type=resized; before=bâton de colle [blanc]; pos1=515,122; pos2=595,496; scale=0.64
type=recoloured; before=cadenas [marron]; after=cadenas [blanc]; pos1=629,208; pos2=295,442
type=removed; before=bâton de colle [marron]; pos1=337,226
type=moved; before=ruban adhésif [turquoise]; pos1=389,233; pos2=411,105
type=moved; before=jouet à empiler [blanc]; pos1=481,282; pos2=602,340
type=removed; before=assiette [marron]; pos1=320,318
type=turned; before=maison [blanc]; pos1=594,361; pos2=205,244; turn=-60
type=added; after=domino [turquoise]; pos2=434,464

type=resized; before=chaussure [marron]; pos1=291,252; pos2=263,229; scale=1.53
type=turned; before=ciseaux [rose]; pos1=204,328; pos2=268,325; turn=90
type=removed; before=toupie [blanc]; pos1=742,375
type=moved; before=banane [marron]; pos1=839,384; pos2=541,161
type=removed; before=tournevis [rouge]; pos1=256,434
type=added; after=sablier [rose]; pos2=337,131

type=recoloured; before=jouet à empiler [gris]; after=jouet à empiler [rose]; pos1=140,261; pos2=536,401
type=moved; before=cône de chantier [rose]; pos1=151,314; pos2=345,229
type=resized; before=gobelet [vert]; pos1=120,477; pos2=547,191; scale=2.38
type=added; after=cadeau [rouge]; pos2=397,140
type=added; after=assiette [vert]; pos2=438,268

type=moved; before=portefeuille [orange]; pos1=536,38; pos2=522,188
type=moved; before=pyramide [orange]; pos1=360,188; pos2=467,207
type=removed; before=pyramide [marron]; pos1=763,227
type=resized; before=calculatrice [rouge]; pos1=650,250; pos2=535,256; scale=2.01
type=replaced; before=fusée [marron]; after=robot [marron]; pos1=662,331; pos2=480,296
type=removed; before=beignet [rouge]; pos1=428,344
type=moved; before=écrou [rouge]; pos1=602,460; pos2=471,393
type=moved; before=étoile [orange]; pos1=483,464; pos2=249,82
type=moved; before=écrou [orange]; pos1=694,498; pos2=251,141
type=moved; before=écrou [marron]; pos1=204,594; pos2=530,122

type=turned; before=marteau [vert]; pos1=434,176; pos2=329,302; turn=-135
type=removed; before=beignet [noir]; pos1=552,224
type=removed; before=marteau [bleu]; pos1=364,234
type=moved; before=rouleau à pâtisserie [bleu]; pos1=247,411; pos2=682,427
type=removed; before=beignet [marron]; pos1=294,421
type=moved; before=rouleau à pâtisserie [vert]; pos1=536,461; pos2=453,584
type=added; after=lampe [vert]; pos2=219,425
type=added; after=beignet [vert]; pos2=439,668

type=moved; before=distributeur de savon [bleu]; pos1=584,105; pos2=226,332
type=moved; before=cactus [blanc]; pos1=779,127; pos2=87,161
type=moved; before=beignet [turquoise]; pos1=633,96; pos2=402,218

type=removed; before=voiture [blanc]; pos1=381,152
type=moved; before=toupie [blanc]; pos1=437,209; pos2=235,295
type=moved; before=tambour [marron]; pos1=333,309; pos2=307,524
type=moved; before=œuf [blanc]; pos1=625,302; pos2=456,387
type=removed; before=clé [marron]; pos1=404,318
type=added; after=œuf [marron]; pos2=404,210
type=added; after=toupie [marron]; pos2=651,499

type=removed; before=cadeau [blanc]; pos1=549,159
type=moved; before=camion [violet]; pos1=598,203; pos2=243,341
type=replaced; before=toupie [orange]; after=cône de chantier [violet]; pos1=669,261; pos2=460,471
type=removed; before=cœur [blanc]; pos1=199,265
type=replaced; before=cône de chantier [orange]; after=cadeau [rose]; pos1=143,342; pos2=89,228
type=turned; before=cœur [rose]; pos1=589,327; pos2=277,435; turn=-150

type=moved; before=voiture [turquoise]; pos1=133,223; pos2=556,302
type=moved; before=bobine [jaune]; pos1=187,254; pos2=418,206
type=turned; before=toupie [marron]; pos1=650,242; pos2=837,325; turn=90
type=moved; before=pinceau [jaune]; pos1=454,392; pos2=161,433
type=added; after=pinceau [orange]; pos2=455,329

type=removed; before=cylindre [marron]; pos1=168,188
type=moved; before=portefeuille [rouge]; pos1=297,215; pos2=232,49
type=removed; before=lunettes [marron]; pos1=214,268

(YOUR TASK) Output the data above without altering a line.

(ANSWER FOR THIS EXERCISE)
type=resized; before=bâton de colle [blanc]; pos1=515,122; pos2=595,496; scale=0.64
type=recoloured; before=cadenas [marron]; after=cadenas [blanc]; pos1=629,208; pos2=295,442
type=removed; before=bâton de colle [marron]; pos1=337,226
type=moved; before=ruban adhésif [turquoise]; pos1=389,233; pos2=411,105
type=moved; before=jouet à empiler [blanc]; pos1=481,282; pos2=602,340
type=removed; before=assiette [marron]; pos1=320,318
type=turned; before=maison [blanc]; pos1=594,361; pos2=205,244; turn=-60
type=added; after=domino [turquoise]; pos2=434,464

type=resized; before=chaussure [marron]; pos1=291,252; pos2=263,229; scale=1.53
type=turned; before=ciseaux [rose]; pos1=204,328; pos2=268,325; turn=90
type=removed; before=toupie [blanc]; pos1=742,375
type=moved; before=banane [marron]; pos1=839,384; pos2=541,161
type=removed; before=tournevis [rouge]; pos1=256,434
type=added; after=sablier [rose]; pos2=337,131

type=recoloured; before=jouet à empiler [gris]; after=jouet à empiler [rose]; pos1=140,261; pos2=536,401
type=moved; before=cône de chantier [rose]; pos1=151,314; pos2=345,229
type=resized; before=gobelet [vert]; pos1=120,477; pos2=547,191; scale=2.38
type=added; after=cadeau [rouge]; pos2=397,140
type=added; after=assiette [vert]; pos2=438,268

type=moved; before=portefeuille [orange]; pos1=536,38; pos2=522,188
type=moved; before=pyramide [orange]; pos1=360,188; pos2=467,207
type=removed; before=pyramide [marron]; pos1=763,227
type=resized; before=calculatrice [rouge]; pos1=650,250; pos2=535,256; scale=2.01
type=replaced; before=fusée [marron]; after=robot [marron]; pos1=662,331; pos2=480,296
type=removed; before=beignet [rouge]; pos1=428,344
type=moved; before=écrou [rouge]; pos1=602,460; pos2=471,393
type=moved; before=étoile [orange]; pos1=483,464; pos2=249,82
type=moved; before=écrou [orange]; pos1=694,498; pos2=251,141
type=moved; before=écrou [marron]; pos1=204,594; pos2=530,122

type=turned; before=marteau [vert]; pos1=434,176; pos2=329,302; turn=-135
type=removed; before=beignet [noir]; pos1=552,224
type=removed; before=marteau [bleu]; pos1=364,234
type=moved; before=rouleau à pâtisserie [bleu]; pos1=247,411; pos2=682,427
type=removed; before=beignet [marron]; pos1=294,421
type=moved; before=rouleau à pâtisserie [vert]; pos1=536,461; pos2=453,584
type=added; after=lampe [vert]; pos2=219,425
type=added; after=beignet [vert]; pos2=439,668

type=moved; before=distributeur de savon [bleu]; pos1=584,105; pos2=226,332
type=moved; before=cactus [blanc]; pos1=779,127; pos2=87,161
type=moved; before=beignet [turquoise]; pos1=633,96; pos2=402,218

type=removed; before=voiture [blanc]; pos1=381,152
type=moved; before=toupie [blanc]; pos1=437,209; pos2=235,295
type=moved; before=tambour [marron]; pos1=333,309; pos2=307,524
type=moved; before=œuf [blanc]; pos1=625,302; pos2=456,387
type=removed; before=clé [marron]; pos1=404,318
type=added; after=œuf [marron]; pos2=404,210
type=added; after=toupie [marron]; pos2=651,499

type=removed; before=cadeau [blanc]; pos1=549,159
type=moved; before=camion [violet]; pos1=598,203; pos2=243,341
type=replaced; before=toupie [orange]; after=cône de chantier [violet]; pos1=669,261; pos2=460,471
type=removed; before=cœur [blanc]; pos1=199,265
type=replaced; before=cône de chantier [orange]; after=cadeau [rose]; pos1=143,342; pos2=89,228
type=turned; before=cœur [rose]; pos1=589,327; pos2=277,435; turn=-150

type=moved; before=voiture [turquoise]; pos1=133,223; pos2=556,302
type=moved; before=bobine [jaune]; pos1=187,254; pos2=418,206
type=turned; before=toupie [marron]; pos1=650,242; pos2=837,325; turn=90
type=moved; before=pinceau [jaune]; pos1=454,392; pos2=161,433
type=added; after=pinceau [orange]; pos2=455,329

type=removed; before=cylindre [marron]; pos1=168,188
type=moved; before=portefeuille [rouge]; pos1=297,215; pos2=232,49
type=removed; before=lunettes [marron]; pos1=214,268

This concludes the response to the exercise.